_Exercise prompt:_
Please set down exactly the lines of the listing below from the line containing "white egg: 2 -> 3" through the line containing "brown wallet: 1 -> 2", both lines included, leaving out all other lines.

_Information:_
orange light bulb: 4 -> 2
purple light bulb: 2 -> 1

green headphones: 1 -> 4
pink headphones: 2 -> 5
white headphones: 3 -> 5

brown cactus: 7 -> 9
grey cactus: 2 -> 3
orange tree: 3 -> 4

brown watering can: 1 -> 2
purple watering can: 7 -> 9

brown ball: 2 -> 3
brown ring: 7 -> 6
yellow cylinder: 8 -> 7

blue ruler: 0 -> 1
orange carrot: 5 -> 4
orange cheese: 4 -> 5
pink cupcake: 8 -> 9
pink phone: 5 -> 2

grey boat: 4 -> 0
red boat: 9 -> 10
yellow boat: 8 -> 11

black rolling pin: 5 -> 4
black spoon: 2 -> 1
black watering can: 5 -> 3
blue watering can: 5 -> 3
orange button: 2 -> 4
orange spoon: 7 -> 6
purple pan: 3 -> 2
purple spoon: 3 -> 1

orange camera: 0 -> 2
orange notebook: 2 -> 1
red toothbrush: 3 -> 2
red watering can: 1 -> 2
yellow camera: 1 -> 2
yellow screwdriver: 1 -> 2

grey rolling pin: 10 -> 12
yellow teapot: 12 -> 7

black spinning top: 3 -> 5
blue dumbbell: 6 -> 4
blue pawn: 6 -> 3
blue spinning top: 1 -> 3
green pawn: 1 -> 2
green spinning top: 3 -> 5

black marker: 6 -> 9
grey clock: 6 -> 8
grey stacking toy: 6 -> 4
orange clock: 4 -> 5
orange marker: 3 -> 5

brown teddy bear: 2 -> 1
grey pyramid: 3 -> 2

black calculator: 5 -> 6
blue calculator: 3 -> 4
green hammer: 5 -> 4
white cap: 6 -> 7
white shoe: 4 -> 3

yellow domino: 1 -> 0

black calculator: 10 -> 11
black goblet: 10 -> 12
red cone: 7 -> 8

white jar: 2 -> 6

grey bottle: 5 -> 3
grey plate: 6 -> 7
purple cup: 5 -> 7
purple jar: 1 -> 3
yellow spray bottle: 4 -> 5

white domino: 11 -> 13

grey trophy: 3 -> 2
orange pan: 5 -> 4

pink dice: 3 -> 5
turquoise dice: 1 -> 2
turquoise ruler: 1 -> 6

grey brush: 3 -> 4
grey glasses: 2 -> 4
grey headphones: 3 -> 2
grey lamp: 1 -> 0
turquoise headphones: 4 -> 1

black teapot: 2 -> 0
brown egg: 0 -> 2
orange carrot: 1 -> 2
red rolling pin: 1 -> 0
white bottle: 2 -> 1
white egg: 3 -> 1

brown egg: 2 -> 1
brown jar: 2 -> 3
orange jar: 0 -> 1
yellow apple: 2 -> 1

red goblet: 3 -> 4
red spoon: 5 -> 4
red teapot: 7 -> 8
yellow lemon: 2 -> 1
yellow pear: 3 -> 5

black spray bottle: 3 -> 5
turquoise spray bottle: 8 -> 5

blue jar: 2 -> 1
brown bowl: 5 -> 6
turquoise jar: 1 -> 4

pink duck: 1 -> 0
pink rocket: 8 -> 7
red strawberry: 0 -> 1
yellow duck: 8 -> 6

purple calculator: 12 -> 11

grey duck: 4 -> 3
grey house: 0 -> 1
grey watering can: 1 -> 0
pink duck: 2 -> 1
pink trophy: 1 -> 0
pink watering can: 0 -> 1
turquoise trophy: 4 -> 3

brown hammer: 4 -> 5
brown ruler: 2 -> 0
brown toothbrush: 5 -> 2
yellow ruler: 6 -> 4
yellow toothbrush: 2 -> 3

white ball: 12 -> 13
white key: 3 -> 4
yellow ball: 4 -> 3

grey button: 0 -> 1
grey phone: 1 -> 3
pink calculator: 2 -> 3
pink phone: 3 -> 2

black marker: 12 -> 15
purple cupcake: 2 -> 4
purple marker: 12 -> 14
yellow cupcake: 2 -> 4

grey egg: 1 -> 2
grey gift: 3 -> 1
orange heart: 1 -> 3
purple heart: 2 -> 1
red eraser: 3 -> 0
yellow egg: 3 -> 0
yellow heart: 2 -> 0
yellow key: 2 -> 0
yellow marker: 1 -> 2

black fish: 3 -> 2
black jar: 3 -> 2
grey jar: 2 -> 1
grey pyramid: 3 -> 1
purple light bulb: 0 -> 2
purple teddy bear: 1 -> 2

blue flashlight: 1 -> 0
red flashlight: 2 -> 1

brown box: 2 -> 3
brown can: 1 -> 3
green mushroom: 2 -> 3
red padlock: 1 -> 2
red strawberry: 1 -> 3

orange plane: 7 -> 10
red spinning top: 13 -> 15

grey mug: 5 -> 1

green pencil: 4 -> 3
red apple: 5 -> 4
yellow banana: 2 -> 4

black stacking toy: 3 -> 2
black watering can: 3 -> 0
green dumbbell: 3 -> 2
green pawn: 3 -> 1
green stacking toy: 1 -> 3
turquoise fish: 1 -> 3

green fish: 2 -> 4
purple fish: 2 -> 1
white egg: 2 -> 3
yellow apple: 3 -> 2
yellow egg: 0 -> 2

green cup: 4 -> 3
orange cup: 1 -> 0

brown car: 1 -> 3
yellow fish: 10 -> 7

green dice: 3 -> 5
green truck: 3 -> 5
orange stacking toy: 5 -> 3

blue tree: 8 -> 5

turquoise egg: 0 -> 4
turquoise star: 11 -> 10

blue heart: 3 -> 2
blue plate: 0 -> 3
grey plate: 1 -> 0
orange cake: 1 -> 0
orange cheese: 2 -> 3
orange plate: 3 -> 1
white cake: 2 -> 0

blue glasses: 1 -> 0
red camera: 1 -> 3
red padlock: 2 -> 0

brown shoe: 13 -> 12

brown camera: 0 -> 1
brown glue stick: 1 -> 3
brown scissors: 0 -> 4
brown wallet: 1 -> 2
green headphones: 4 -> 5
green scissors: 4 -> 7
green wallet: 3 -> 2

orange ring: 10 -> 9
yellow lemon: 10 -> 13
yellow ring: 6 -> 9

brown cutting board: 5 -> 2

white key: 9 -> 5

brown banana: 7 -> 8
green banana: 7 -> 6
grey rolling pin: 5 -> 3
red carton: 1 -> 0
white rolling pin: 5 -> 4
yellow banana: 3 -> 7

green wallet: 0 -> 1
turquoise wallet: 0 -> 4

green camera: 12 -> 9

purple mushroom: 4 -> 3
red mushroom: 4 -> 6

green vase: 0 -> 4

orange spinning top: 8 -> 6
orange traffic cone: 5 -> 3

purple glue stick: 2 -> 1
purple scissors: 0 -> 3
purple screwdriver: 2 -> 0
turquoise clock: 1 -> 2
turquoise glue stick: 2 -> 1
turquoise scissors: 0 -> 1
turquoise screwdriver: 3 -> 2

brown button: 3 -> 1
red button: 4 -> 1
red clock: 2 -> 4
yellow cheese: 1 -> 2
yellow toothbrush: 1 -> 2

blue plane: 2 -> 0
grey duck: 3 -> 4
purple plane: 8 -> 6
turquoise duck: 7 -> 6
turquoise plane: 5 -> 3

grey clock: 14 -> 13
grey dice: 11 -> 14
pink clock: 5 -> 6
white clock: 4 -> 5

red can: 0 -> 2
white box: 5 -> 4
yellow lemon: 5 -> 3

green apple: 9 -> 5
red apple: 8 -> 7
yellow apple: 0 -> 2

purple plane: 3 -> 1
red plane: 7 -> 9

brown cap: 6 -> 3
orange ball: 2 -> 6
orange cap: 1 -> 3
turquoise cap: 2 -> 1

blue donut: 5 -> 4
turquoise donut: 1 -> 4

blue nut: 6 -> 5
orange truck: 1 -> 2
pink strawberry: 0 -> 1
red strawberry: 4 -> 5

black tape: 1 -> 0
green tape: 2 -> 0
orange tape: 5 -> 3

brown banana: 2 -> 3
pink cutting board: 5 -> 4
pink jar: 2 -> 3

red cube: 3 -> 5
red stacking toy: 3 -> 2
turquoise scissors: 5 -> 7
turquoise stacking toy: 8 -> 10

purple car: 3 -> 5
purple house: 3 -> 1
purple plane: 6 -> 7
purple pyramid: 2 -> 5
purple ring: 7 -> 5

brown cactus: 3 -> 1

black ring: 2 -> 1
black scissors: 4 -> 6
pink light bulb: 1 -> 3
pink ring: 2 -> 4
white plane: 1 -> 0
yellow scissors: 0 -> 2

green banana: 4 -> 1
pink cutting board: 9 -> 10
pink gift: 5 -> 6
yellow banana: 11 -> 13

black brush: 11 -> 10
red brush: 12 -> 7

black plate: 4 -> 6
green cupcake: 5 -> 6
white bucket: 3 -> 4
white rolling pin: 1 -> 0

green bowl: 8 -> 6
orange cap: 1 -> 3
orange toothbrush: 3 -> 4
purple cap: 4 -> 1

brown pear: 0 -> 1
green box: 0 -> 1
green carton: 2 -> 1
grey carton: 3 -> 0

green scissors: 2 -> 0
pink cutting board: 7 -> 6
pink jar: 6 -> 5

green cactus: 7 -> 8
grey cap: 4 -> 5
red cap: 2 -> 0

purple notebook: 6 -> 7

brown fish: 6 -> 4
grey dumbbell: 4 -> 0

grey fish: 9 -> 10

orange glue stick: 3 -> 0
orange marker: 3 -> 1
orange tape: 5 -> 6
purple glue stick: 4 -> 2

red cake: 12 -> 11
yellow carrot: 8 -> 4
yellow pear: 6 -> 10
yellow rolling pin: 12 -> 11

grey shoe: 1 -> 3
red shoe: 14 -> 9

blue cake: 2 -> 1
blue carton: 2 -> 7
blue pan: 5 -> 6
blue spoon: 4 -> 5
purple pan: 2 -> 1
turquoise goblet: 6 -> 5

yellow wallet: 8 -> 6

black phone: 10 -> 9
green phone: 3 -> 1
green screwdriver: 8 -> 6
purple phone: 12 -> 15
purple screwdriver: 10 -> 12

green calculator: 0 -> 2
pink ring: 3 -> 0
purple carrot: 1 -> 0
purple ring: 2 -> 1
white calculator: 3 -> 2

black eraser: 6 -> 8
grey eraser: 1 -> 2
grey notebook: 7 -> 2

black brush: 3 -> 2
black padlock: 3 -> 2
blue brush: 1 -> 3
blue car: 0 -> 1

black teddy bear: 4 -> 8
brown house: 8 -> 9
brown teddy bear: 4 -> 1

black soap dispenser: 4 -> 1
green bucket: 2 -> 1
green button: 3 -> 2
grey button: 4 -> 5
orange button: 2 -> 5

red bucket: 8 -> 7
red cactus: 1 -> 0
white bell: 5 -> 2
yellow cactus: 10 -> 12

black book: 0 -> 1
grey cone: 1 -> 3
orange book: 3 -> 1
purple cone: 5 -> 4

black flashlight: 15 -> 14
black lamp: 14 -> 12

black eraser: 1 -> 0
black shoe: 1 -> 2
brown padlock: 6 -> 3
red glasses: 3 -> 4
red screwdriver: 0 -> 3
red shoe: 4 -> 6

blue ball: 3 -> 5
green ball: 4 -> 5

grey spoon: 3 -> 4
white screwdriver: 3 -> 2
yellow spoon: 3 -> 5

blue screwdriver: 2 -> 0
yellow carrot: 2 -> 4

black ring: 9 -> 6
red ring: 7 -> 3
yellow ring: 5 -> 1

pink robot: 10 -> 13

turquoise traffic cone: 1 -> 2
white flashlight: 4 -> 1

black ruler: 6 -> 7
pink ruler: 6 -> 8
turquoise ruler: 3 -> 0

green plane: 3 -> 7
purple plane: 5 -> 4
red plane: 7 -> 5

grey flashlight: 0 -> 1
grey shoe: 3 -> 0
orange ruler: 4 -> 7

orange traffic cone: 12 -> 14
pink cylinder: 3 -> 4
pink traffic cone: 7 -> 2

_Response box:_
white egg: 2 -> 3
yellow apple: 3 -> 2
yellow egg: 0 -> 2

green cup: 4 -> 3
orange cup: 1 -> 0

brown car: 1 -> 3
yellow fish: 10 -> 7

green dice: 3 -> 5
green truck: 3 -> 5
orange stacking toy: 5 -> 3

blue tree: 8 -> 5

turquoise egg: 0 -> 4
turquoise star: 11 -> 10

blue heart: 3 -> 2
blue plate: 0 -> 3
grey plate: 1 -> 0
orange cake: 1 -> 0
orange cheese: 2 -> 3
orange plate: 3 -> 1
white cake: 2 -> 0

blue glasses: 1 -> 0
red camera: 1 -> 3
red padlock: 2 -> 0

brown shoe: 13 -> 12

brown camera: 0 -> 1
brown glue stick: 1 -> 3
brown scissors: 0 -> 4
brown wallet: 1 -> 2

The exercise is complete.